▶ _TASK GOAL_
Copy, from the entries below, each line in which the string "cyan" appears.
============
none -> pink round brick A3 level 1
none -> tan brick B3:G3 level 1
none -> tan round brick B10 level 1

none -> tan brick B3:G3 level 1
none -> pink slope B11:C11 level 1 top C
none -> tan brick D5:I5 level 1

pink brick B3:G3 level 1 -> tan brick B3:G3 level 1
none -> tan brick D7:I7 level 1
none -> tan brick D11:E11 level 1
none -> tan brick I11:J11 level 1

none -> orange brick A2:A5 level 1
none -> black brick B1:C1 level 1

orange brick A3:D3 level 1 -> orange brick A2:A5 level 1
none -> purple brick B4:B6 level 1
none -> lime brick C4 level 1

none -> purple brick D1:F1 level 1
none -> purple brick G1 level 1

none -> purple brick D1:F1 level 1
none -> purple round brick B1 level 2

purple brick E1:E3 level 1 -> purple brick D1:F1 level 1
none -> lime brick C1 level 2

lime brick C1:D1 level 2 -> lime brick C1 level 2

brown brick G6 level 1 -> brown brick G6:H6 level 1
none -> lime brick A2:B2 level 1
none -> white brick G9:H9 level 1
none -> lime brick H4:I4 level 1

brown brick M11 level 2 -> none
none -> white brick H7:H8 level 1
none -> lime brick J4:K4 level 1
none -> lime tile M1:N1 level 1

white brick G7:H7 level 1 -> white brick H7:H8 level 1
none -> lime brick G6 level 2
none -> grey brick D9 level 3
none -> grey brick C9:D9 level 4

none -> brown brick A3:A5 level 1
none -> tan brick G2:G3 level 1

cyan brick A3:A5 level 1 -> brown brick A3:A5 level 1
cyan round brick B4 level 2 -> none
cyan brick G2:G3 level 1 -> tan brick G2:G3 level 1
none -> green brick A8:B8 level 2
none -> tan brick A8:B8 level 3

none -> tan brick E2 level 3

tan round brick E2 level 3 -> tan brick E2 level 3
============
▶ _WRITTEN RESPONSE_
cyan brick A3:A5 level 1 -> brown brick A3:A5 level 1
cyan round brick B4 level 2 -> none
cyan brick G2:G3 level 1 -> tan brick G2:G3 level 1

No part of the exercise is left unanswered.